DIRECTIVE.
Which lines in the records below contain the string "tuplet"? Locate each one and copy it in full, treating uppercase and lowercase letters as distinct.

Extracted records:
******************************

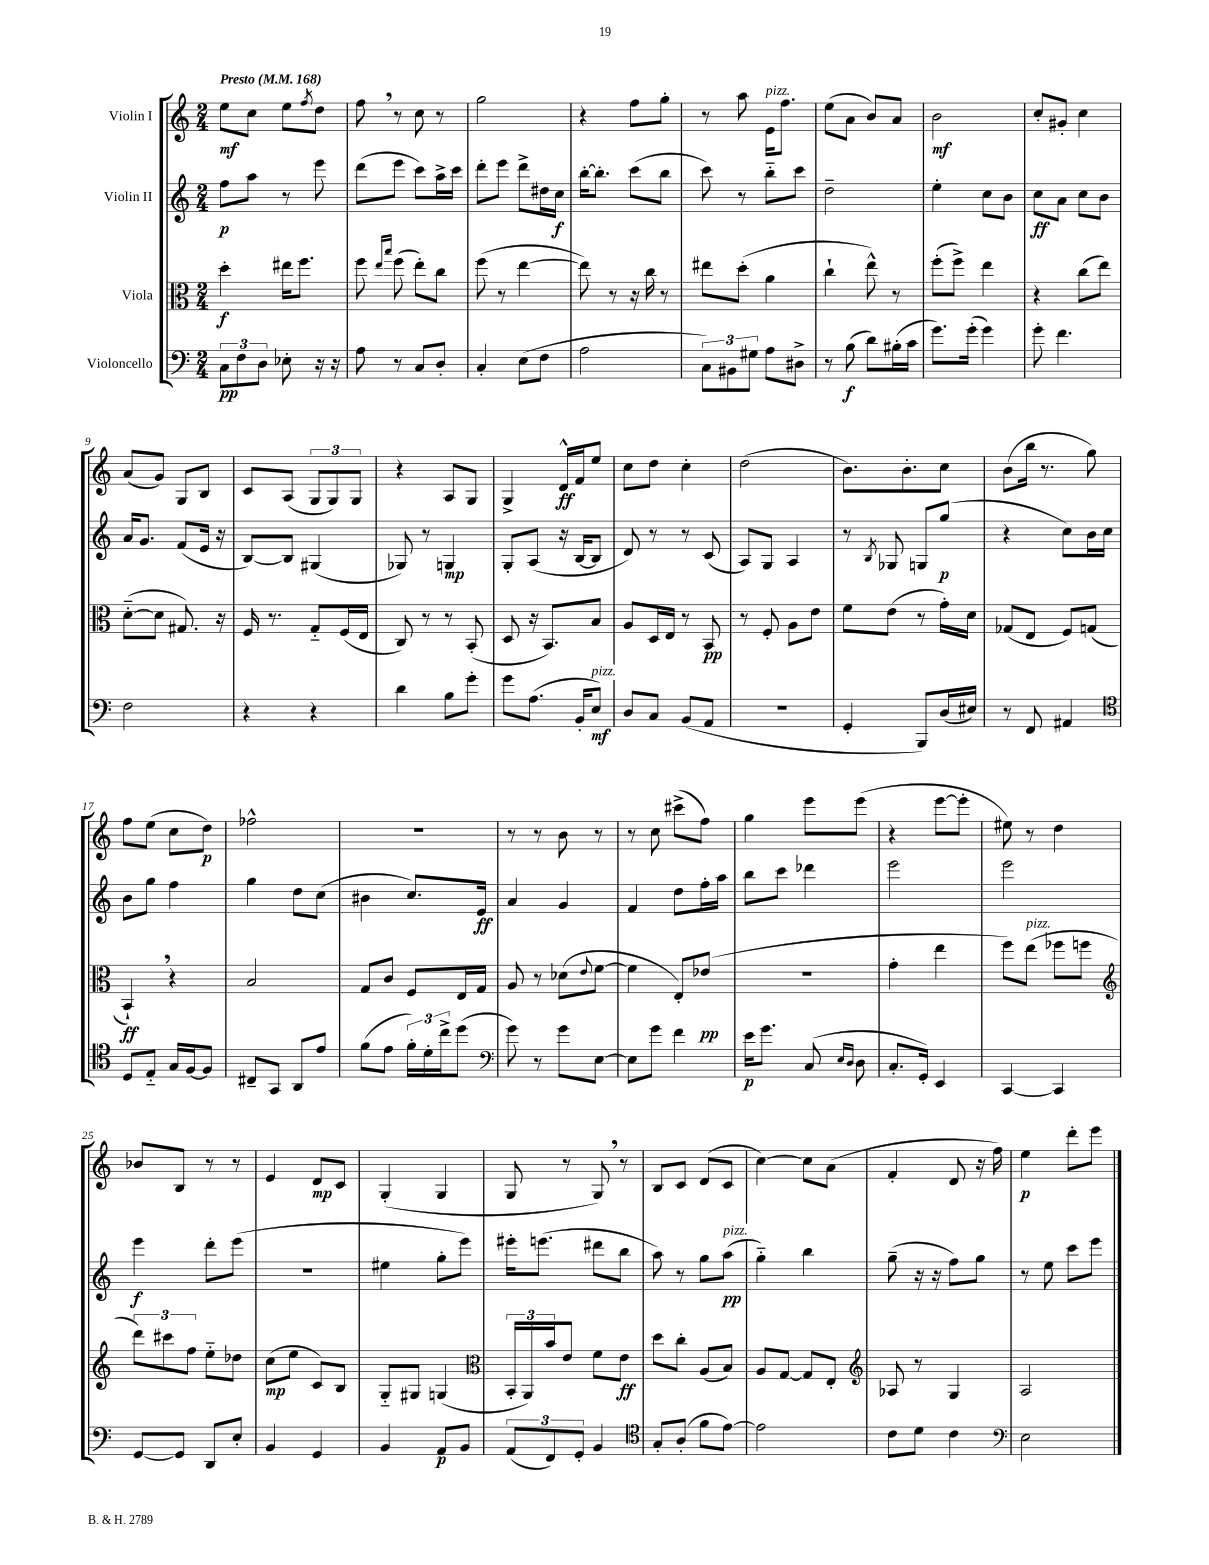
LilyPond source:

<<
\new StaffGroup <<
\new Staff = "s0" \with { instrumentName = "Violin I" } {
    \clef treble \key c \major \numericTimeSignature \time 2/4 \tempo "Presto" 4 = 168
    e''8\mf c''8 e''8 \acciaccatura { f''8 } d''8 |
    f''8 \breathe r8 c''8 r8 |
    g''2 |
    r4 f''8 g''8-. |
    r8 a''8 e'16^\markup { \italic "pizz." } f''8. |
    e''8( a'8 b'8) a'8 |
    b'2\mf |
    c''8-. gis'8-. c''4 |
    a'8( g'8) g8 b8 |
    c'8 a8( \tuplet 3/2 { g8 g8) g8 } |
    r4 a8 g8 |
    g4-> d'16-^\ff f'16 e''8 |
    c''8 d''8 c''4-. |
    d''2( |
    b'8.) b'8.-. c''8 |
    b'8( b''16 r8. g''8) |
    f''8 e''8( c''8 d''8\p) |
    fes''2-^ |
    R2 |
    r8 r8 b'8 r8 |
    r8 c''8 cis'''8->( f''8) |
    g''4 e'''8 e'''8( |
    r4 e'''8~ e'''8-. |
    eis''8) r8 d''4 |
    bes'8 b8 r8 r8 |
    e'4 d'8\mp c'8 |
    g4-.( g4 |
    g8 r8 g8) \breathe r8 |
    b8 c'8 d'8( c'8 |
    c''4~) c''8 a'8( |
    f'4-. d'8 r16 f''16) |
    e''4\p d'''8-. e'''8 \bar "|." |
}
\new Staff = "s1" \with { instrumentName = "Violin II" } {
    \clef treble \key c \major \numericTimeSignature \time 2/4
    f''8\p a''8 r8 e'''8 |
    d'''8( e'''8 c'''8) a''16-> c'''16 |
    d'''8-. e'''8 d'''8-> dis''16 c''16\f |
    b''16~-. b''8.-. c'''8( b''8 |
    c'''8) r8 b''8-_ c'''8 |
    d''2-- |
    e''4-. c''8 b'8 |
    c''8\ff a'8 c''8 b'8 |
    a'16 g'8. f'8( e'16 r16 |
    b8~) b8 gis4( |
    ges8) r8 g4\mp |
    g8-. a8( r16 b16~ b8 |
    d'8) r8 r8 c'8( |
    a8) g8 a4 |
    r8 \acciaccatura { b8 } ges8 g8 g''8\p( |
    r4 c''8) b'16 c''16 |
    b'8 g''8 f''4 |
    g''4 d''8 c''8( |
    bis'4 c''8.) e'16\ff |
    a'4 g'4 |
    f'4 d''8 f''16-. a''16 |
    b''8 c'''8 des'''4 |
    e'''2 |
    e'''2 |
    e'''4\f d'''8-. e'''8( |
    R2 |
    eis''4 g''8-. e'''8) |
    eis'''16-. e'''8.( dis'''8 b''8 |
    a''8) r8 g''8 a''8\pp^\markup { \italic "pizz." }( |
    g''4-_) b''4 |
    g''8--( r16 r16 f''8) g''8 |
    r8 e''8 c'''8 e'''8 \bar "|." |
}
\new Staff = "s2" \with { instrumentName = "Viola" } {
    \clef alto \key c \major \numericTimeSignature \time 2/4
    d''4-.\f eis''16 f''8. |
    f''8 \grace { e''16 b''16 } f''8( e''8-.) c''8 |
    f''8( r8 e''4~ |
    e''8) r8 r16 c''16 r8 |
    eis''8 d''8-.( a'4 |
    c''4-! e''8-^) r8 |
    f''8-.( f''8->) e''4 |
    r4 c''8( e''8) |
    d'8~-_( d'8 gis8.) r16 |
    f16 r8. g8-_ f16( e16 |
    c8) r8 r8 b,8-.( |
    d8 r16 b,8.) b8 |
    a8 d16 e16 r8 b,8\pp |
    r8 f8-. a8 e'8 |
    f'8 e'8( r8 g'16-.) d'16 |
    ges8( e8 f8) g8( |
    b,4-!\ff) \breathe r4 |
    b2 |
    g8 c'8 f8 e16 g16 |
    a8 r8 des'8( \appoggiatura { e'8 } f'8~ |
    f'4 e8-.) ees'8\pp( |
    R2 |
    g'4-. e''4 |
    f''8) e''8^\markup { \italic "pizz." }( fes''8 f''8 |
    \clef treble \tuplet 3/2 { d'''8) cis'''8 f''8 } e''8-_ des''8 |
    c''8\mp( e''8 c'8) b8 |
    g8-_ gis8 g4( |
    \clef alto \tuplet 3/2 { b,16-. a,16) b'16 } e'8 f'8 e'8\ff |
    d''8 c''8-. a8( b8) |
    a8 g8~ g8 e8-. |
    \clef treble aes8 r8 g4 |
    a2 \bar "|." |
}
\new Staff = "s3" \with { instrumentName = "Violoncello" } {
    \clef bass \key c \major \numericTimeSignature \time 2/4
    \tuplet 3/2 { c8\pp f8 d8 } ees8-. r16 r16 |
    a8 r8 c8 d8-. |
    c4-. e8( f8 |
    a2 |
    \tuplet 3/2 { c8) bis,8 gis8 } a8 dis8-> |
    r8 b8\f( d'8) bis16-.( c'16 |
    g'8.) g'16-.( g'4) |
    g'8-. f'4. |
    f2 |
    r4 r4 |
    d'4 b8 g'8-. |
    g'8 a8.( b,16-. e8\mf^\markup { \italic "pizz." }) |
    d8 c8 b,8( a,8 |
    R2 |
    g,4-. b,,8) d16( eis16) |
    r8 f,8 ais,4 |
    \clef tenor d8 e8-_ g16 f16~ f8 |
    cis8-- g,8 a,8 e'8 |
    f'8( e'8 \tuplet 3/2 { f'16-.) d'16-. c''16-> } d''8( |
    \clef bass g'8) r8 g'8 e8~ |
    e8 g'8 f'4 |
    e'16\p g'8. c8( \grace { e16 d16 } d8 |
    c8.-. g,16-.) e,4 |
    c,4~ c,4 |
    g,8~ g,8 d,8 e8-. |
    b,4 g,4 |
    b,4 a,8\p b,8 |
    \tuplet 3/2 { a,8( f,8) g,8-. } b,4 |
    \clef tenor g8-. a8-.( f'8 e'8~) |
    e'2 |
    c'8 d'8 c'4 |
    \clef bass e2 \bar "|." |
}
>>
>>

******************************

EXPECTED ANSWER.
    c'8 a8( \tuplet 3/2 { g8 g8) g8 } |
    \clef treble \tuplet 3/2 { d'''8) cis'''8 f''8 } e''8-_ des''8 |
    \clef alto \tuplet 3/2 { b,16-. a,16) b'16 } e'8 f'8 e'8\ff |
    \tuplet 3/2 { c8\pp f8 d8 } ees8-. r16 r16 |
    \tuplet 3/2 { c8) bis,8 gis8 } a8 dis8-> |
    f'8( e'8 \tuplet 3/2 { f'16-.) d'16-. c''16-> } d''8( |
    \tuplet 3/2 { a,8( f,8) g,8-. } b,4 |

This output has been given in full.